● Stored data
- - - - -

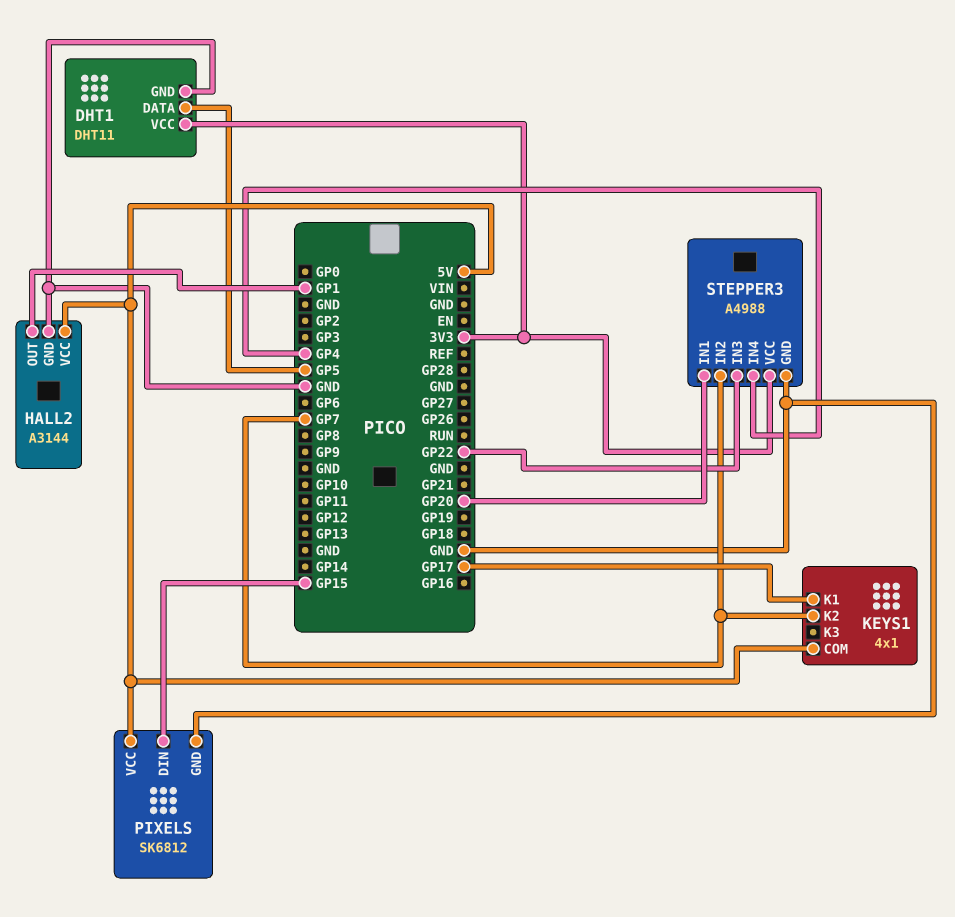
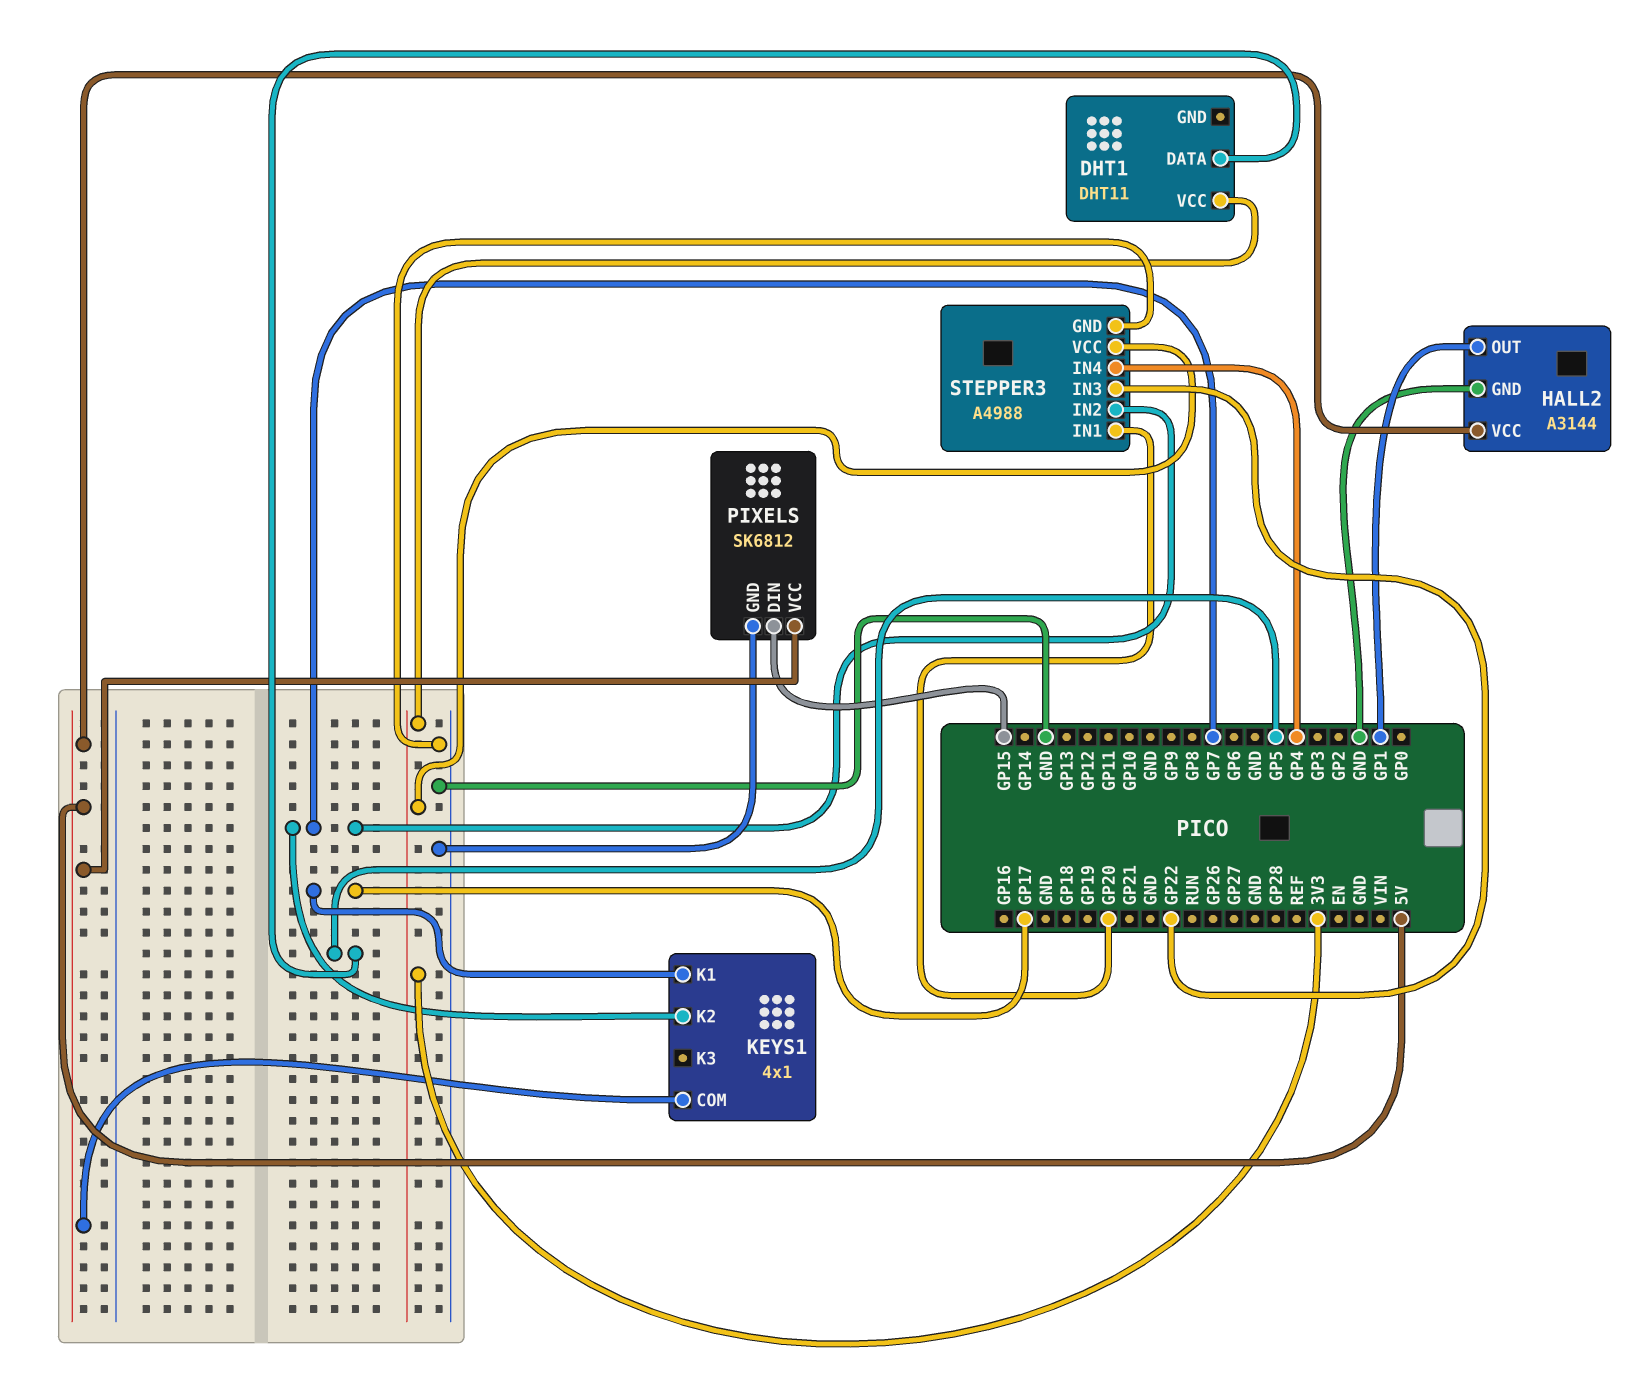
DHT1 pin GND: GND -> none

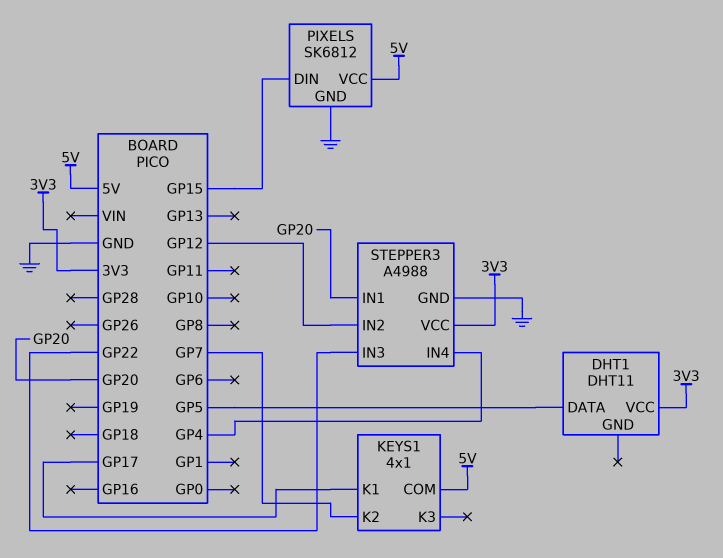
HALL2: A3144 -> none
HALL2 pin GND: GND -> none
HALL2 pin OUT: GP1 -> none
HALL2 pin VCC: 5V -> none
STEPPER3 pin IN2: GP7 -> GP12

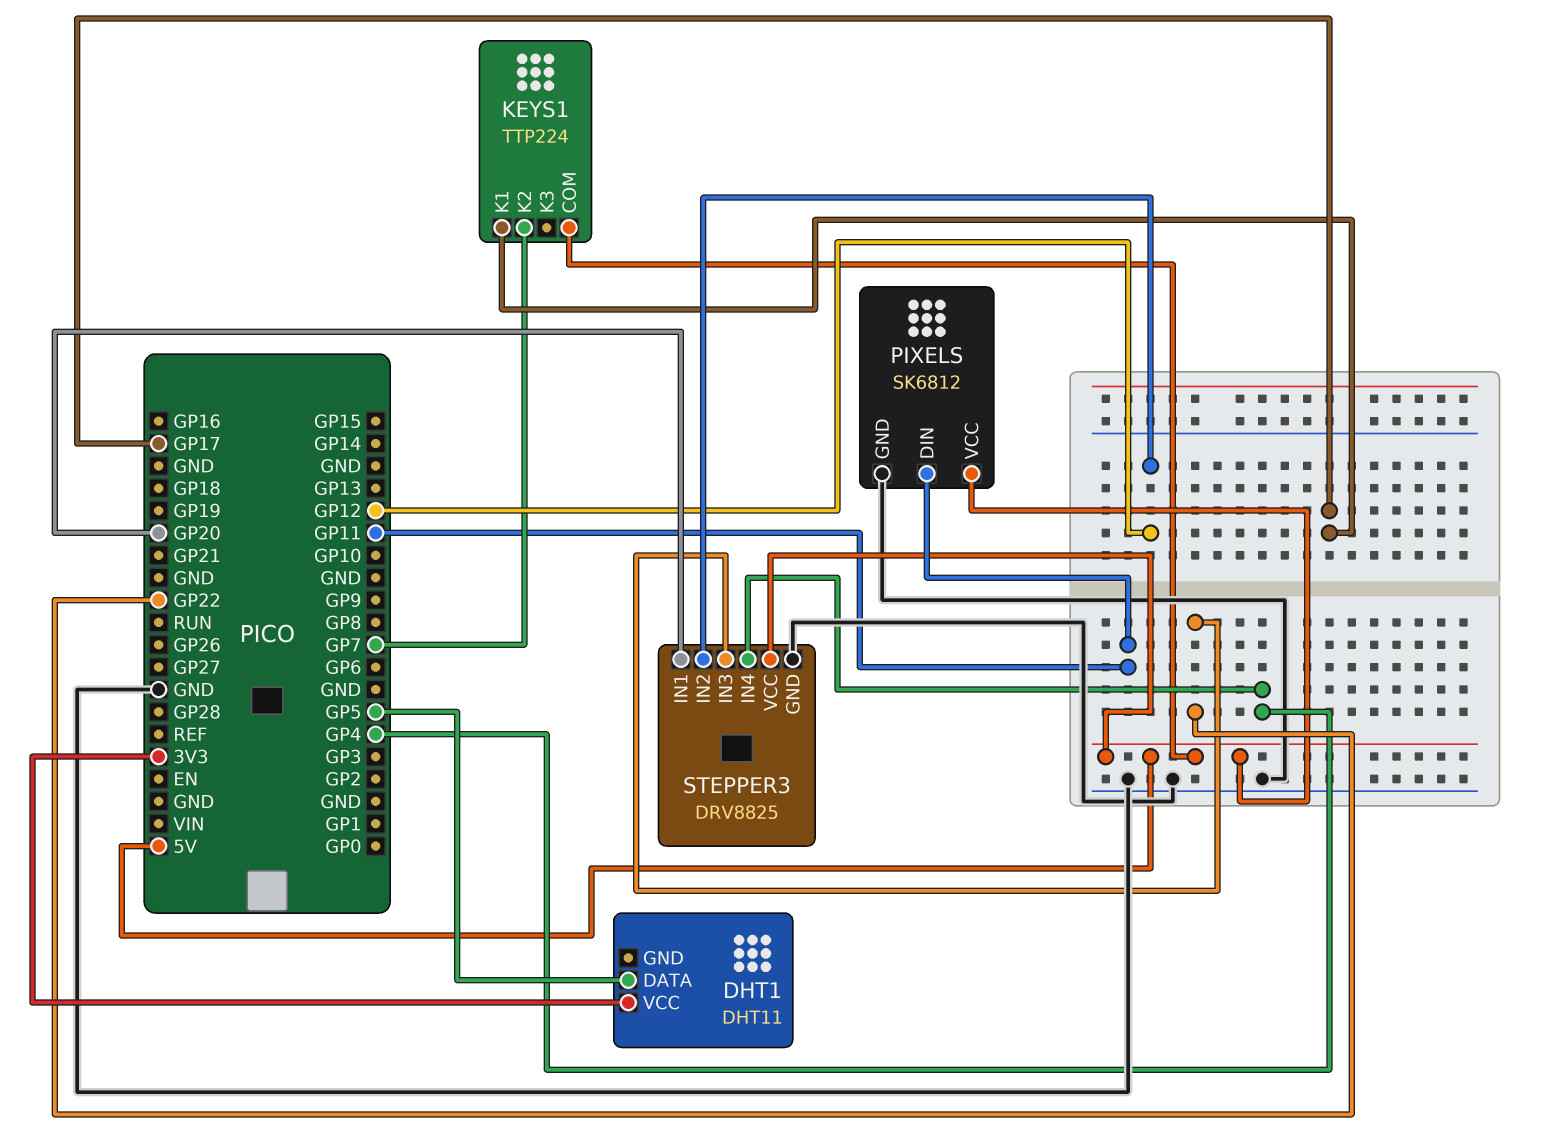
KEYS1: 4x1 -> TTP224
PIXELS pin DIN: GP15 -> GP11
STEPPER3: A4988 -> DRV8825
STEPPER3 pin VCC: 3V3 -> 5V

- - - - -

● TASK STATEMENT
Apart from the images, the entries above must be returned without alteration.

● WRITTEN RESPONSE
DHT1 pin GND: GND -> none

HALL2: A3144 -> none
HALL2 pin GND: GND -> none
HALL2 pin OUT: GP1 -> none
HALL2 pin VCC: 5V -> none
STEPPER3 pin IN2: GP7 -> GP12

KEYS1: 4x1 -> TTP224
PIXELS pin DIN: GP15 -> GP11
STEPPER3: A4988 -> DRV8825
STEPPER3 pin VCC: 3V3 -> 5V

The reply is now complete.